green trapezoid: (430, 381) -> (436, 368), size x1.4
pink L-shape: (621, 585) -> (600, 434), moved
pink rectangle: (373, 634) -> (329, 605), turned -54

━━━━━━━━━━━━━━━━

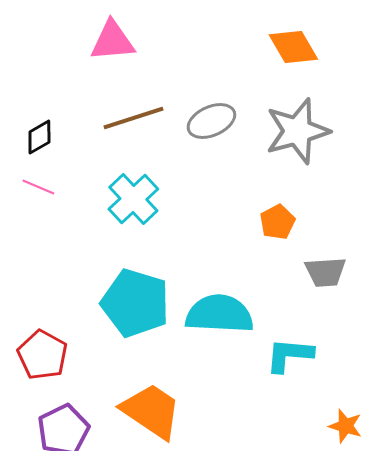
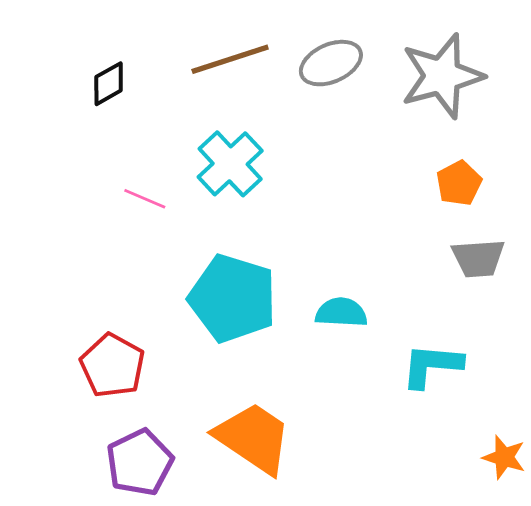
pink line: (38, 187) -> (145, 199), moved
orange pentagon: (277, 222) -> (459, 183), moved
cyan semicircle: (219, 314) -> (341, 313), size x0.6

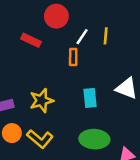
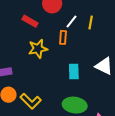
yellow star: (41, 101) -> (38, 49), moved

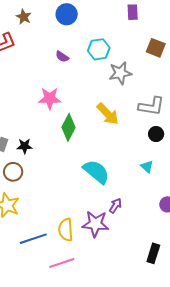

━━━━━━━━━━━━━━━━

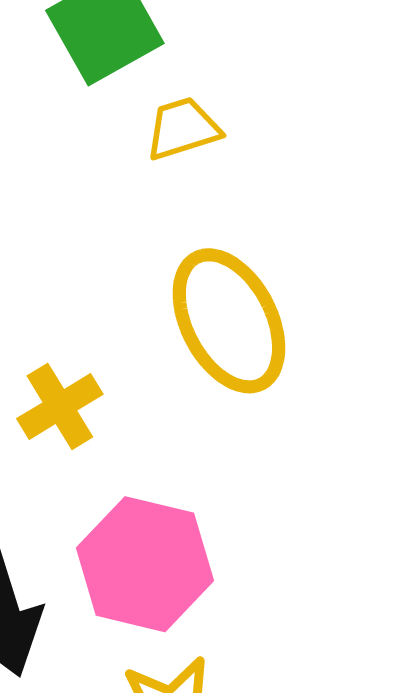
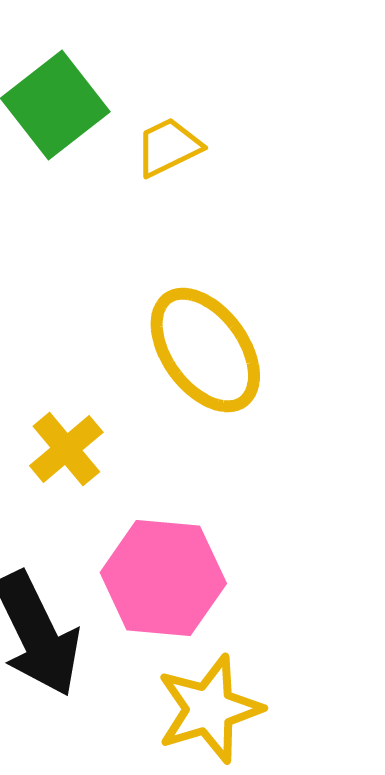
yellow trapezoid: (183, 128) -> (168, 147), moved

━━━━━━━━━━━━━━━━

- [WHAT THE EXERCISE ASKS] From the records above, write out exactly the lines that begin at the line with "pink line: (38, 187) -> (145, 199), moved" and end at the line with "yellow star: (41, 101) -> (38, 49), moved". Pictures must not appear in the output.

- [WRITTEN REPLY]
pink line: (38, 187) -> (145, 199), moved
orange pentagon: (277, 222) -> (459, 183), moved
cyan semicircle: (219, 314) -> (341, 313), size x0.6

yellow star: (41, 101) -> (38, 49), moved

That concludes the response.